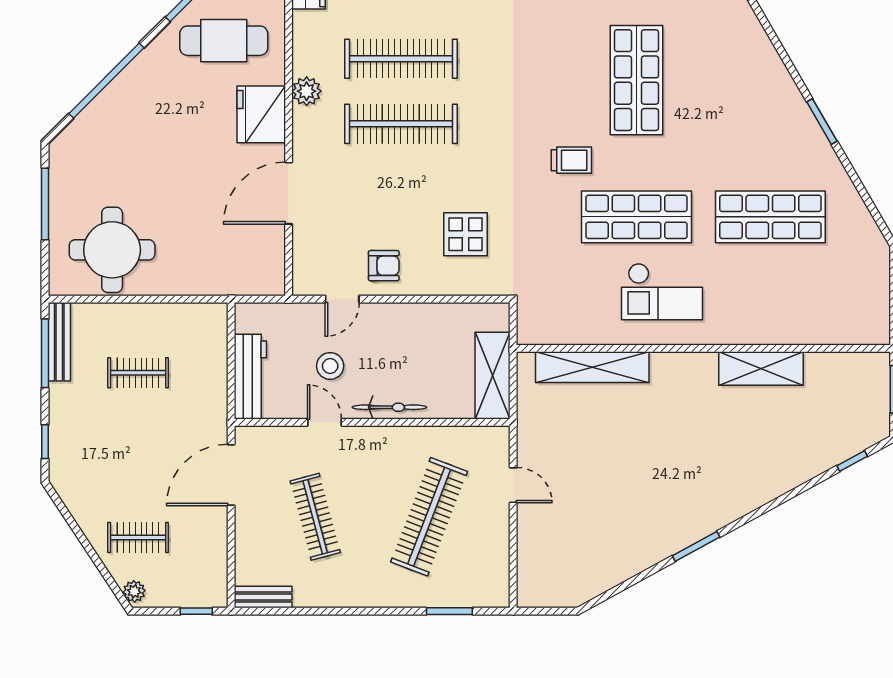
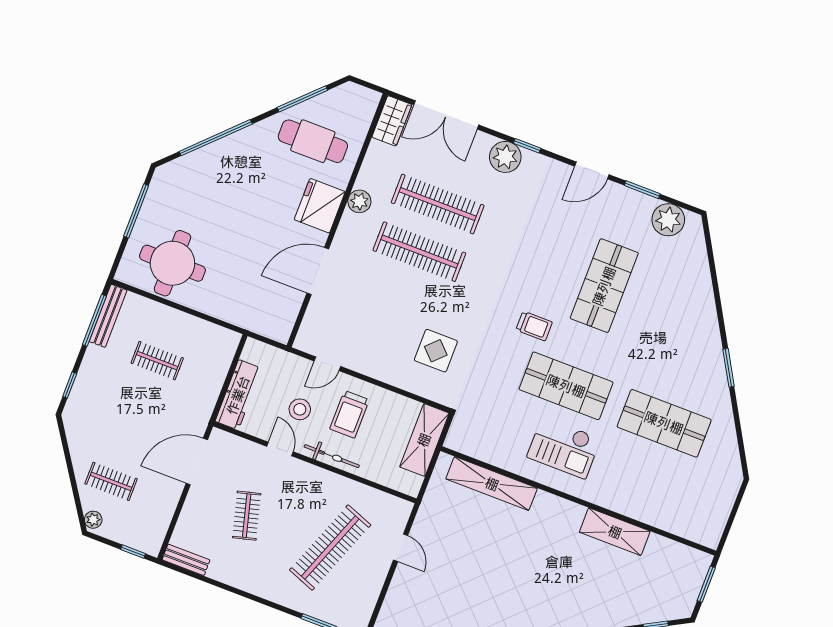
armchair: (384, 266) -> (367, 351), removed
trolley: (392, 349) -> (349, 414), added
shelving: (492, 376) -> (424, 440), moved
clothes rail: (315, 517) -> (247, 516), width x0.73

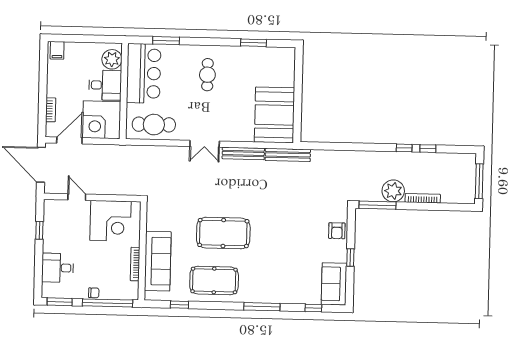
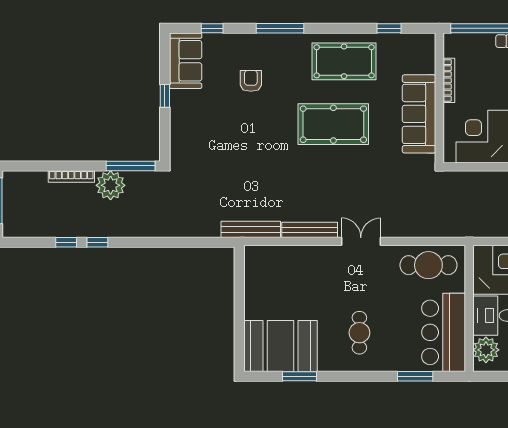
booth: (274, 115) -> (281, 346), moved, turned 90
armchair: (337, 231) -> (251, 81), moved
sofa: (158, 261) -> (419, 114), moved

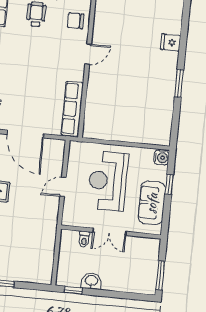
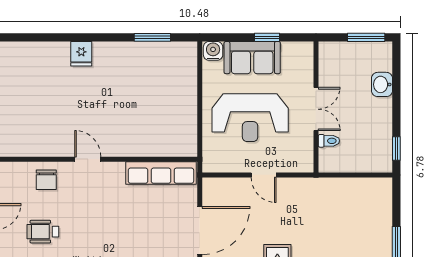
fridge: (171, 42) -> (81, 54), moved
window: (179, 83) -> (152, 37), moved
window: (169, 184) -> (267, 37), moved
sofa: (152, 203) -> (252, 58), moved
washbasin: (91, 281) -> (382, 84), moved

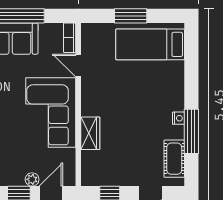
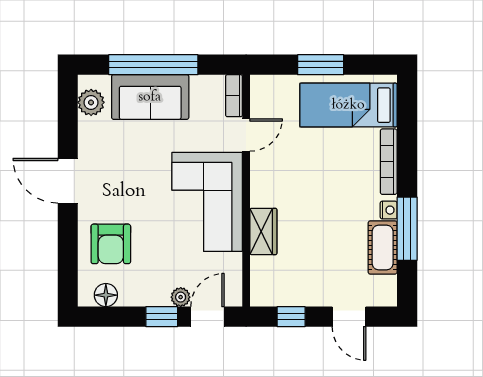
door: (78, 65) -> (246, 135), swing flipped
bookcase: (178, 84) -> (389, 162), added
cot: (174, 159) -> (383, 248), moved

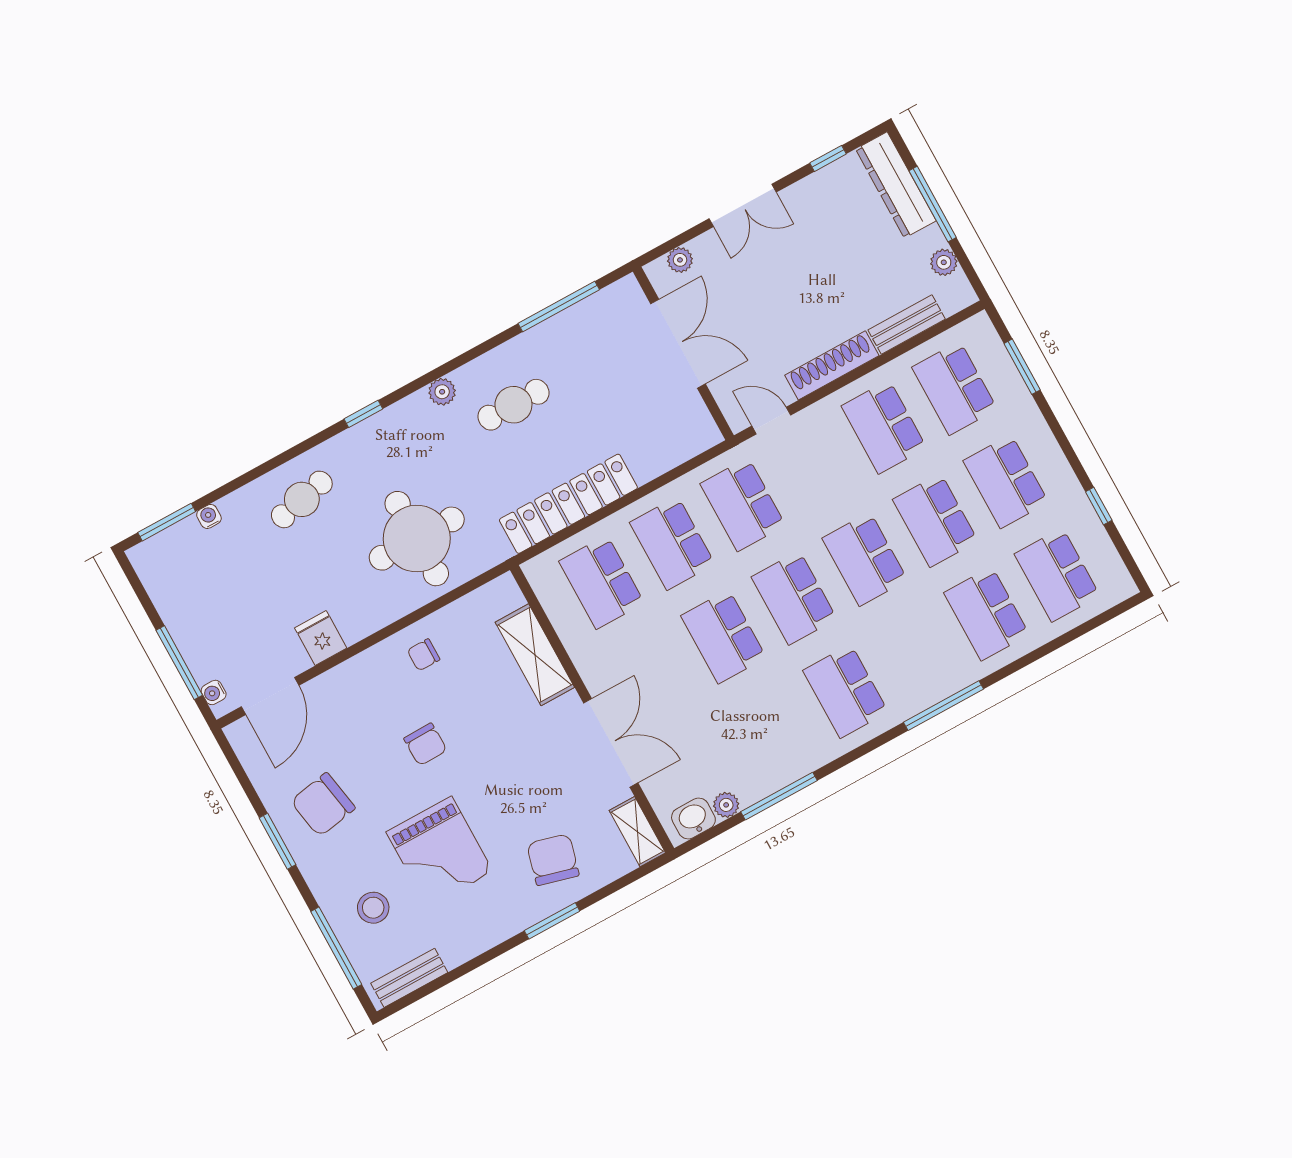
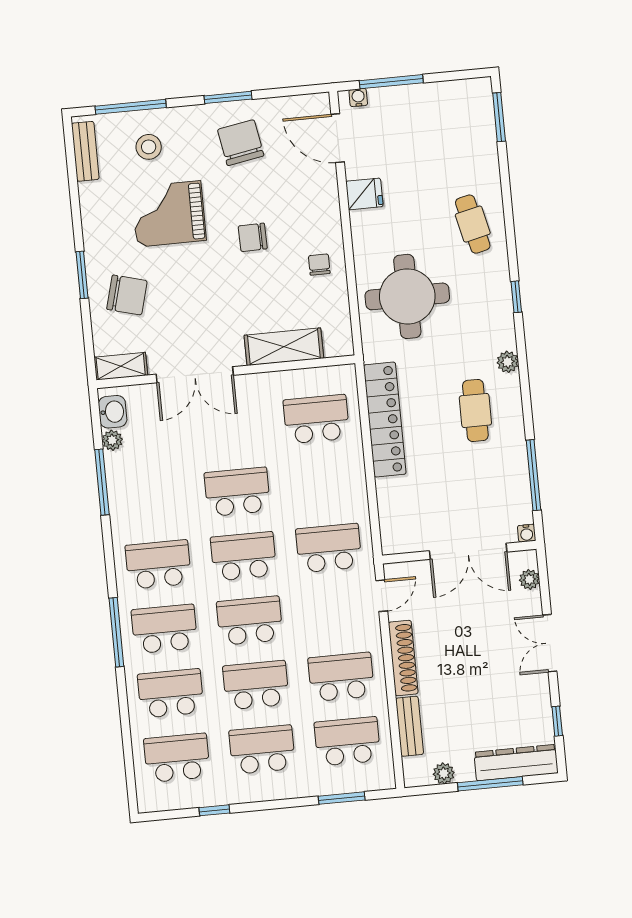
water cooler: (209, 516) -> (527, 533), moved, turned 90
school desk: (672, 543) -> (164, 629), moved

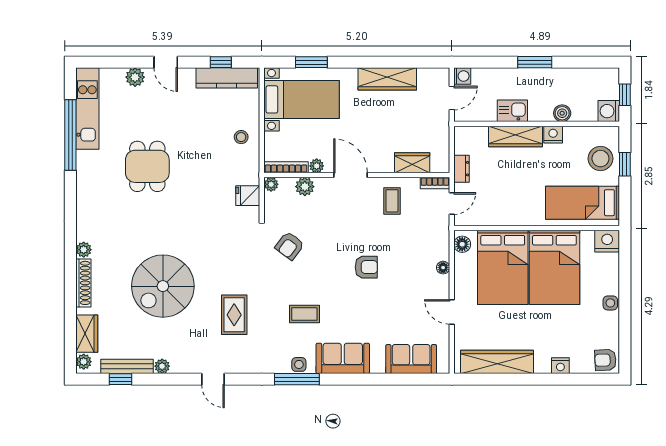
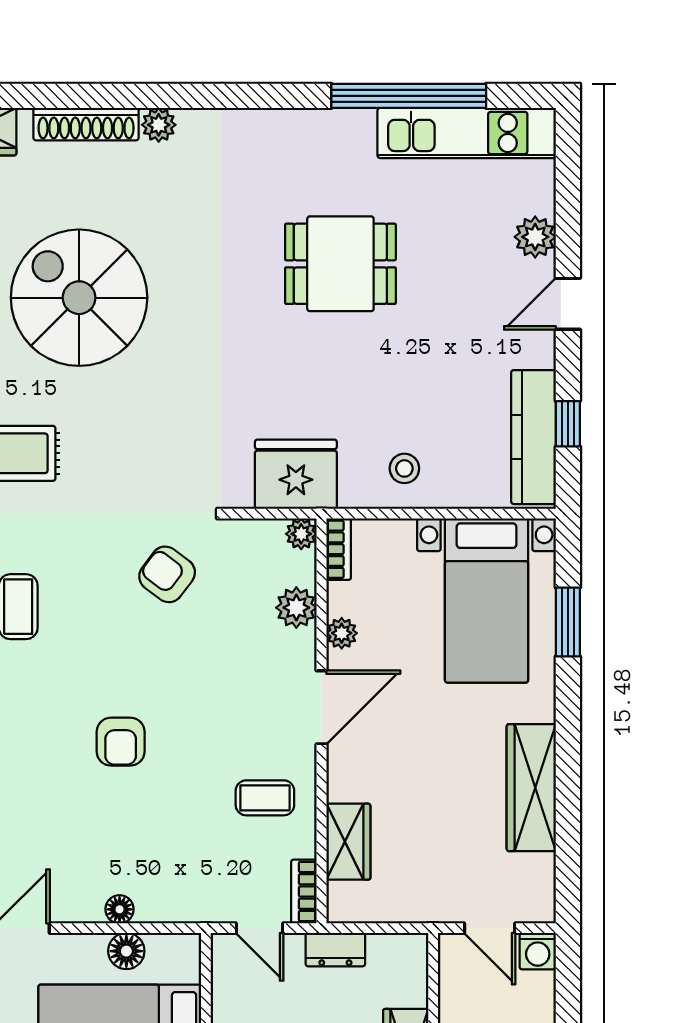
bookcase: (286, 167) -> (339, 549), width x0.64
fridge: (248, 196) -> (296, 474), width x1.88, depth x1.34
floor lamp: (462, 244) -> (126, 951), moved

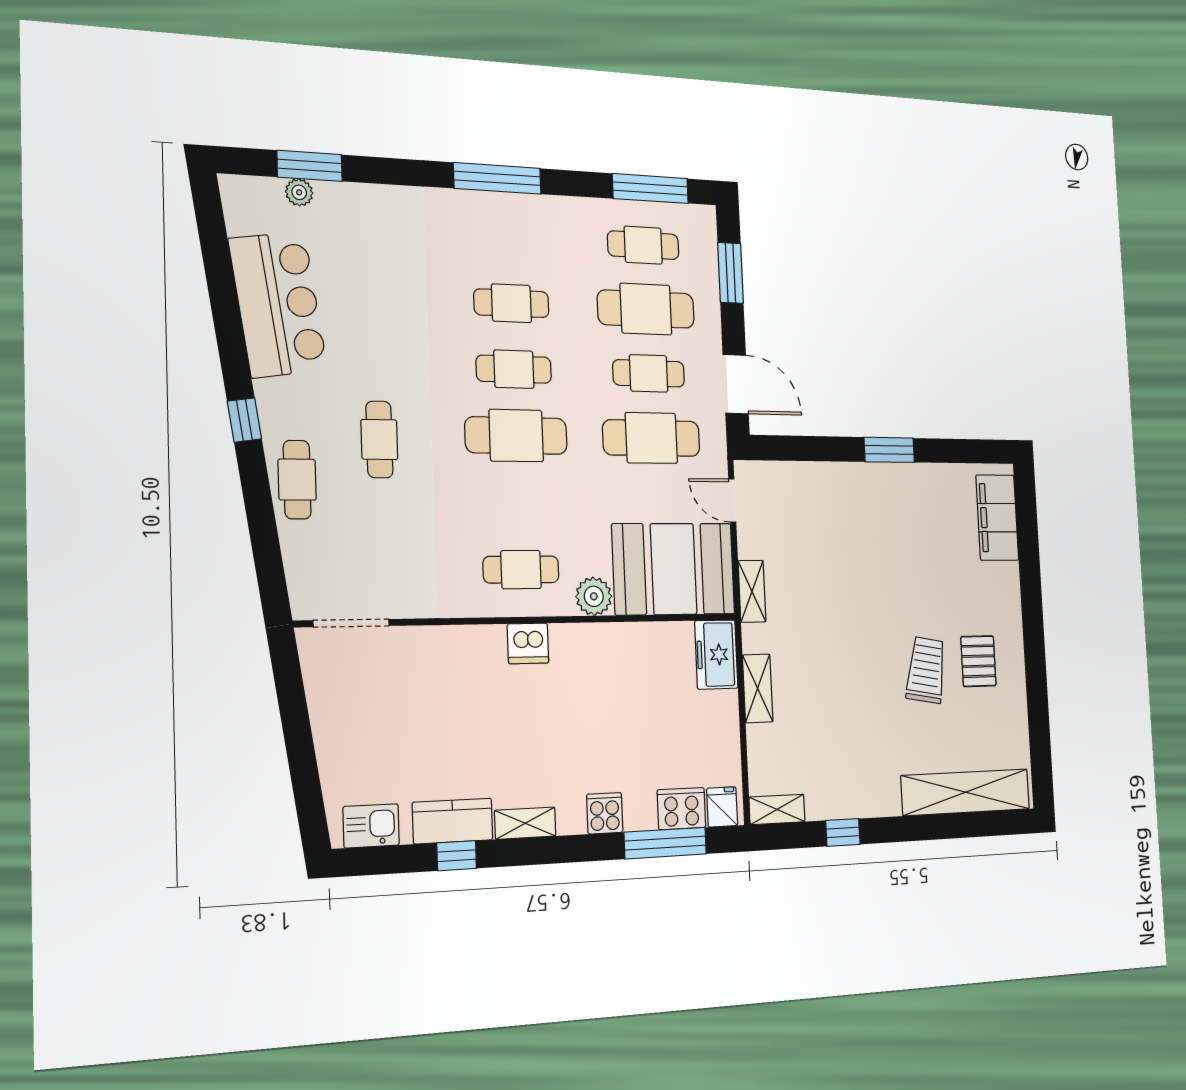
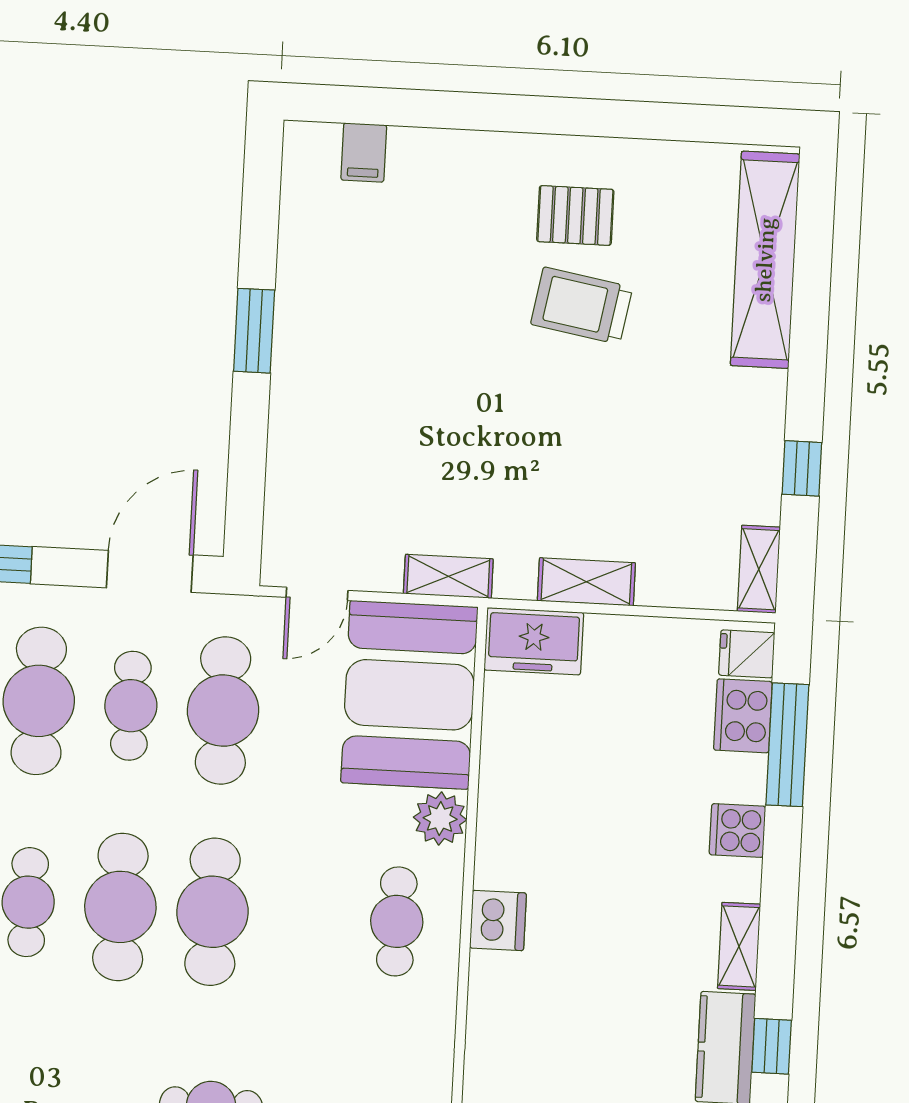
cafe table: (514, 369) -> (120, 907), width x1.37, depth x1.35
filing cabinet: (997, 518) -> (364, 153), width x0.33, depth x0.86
::::
§ **Task prompt**:
Beginning with the line that contains "clothes rail: (315, 517)" and ending with the last line of the data, restate each line word for word. Exclude the pictures.

§ **Response area**:
clothes rail: (315, 517) -> (247, 516), width x0.73

booth: (274, 115) -> (281, 346), moved, turned 90
armchair: (337, 231) -> (251, 81), moved
sofa: (158, 261) -> (419, 114), moved

fridge: (171, 42) -> (81, 54), moved
window: (179, 83) -> (152, 37), moved
window: (169, 184) -> (267, 37), moved
sofa: (152, 203) -> (252, 58), moved
washbasin: (91, 281) -> (382, 84), moved

door: (78, 65) -> (246, 135), swing flipped
bookcase: (178, 84) -> (389, 162), added
cot: (174, 159) -> (383, 248), moved

water cooler: (209, 516) -> (527, 533), moved, turned 90
school desk: (672, 543) -> (164, 629), moved

bookcase: (286, 167) -> (339, 549), width x0.64
fridge: (248, 196) -> (296, 474), width x1.88, depth x1.34
floor lamp: (462, 244) -> (126, 951), moved

cafe table: (514, 369) -> (120, 907), width x1.37, depth x1.35
filing cabinet: (997, 518) -> (364, 153), width x0.33, depth x0.86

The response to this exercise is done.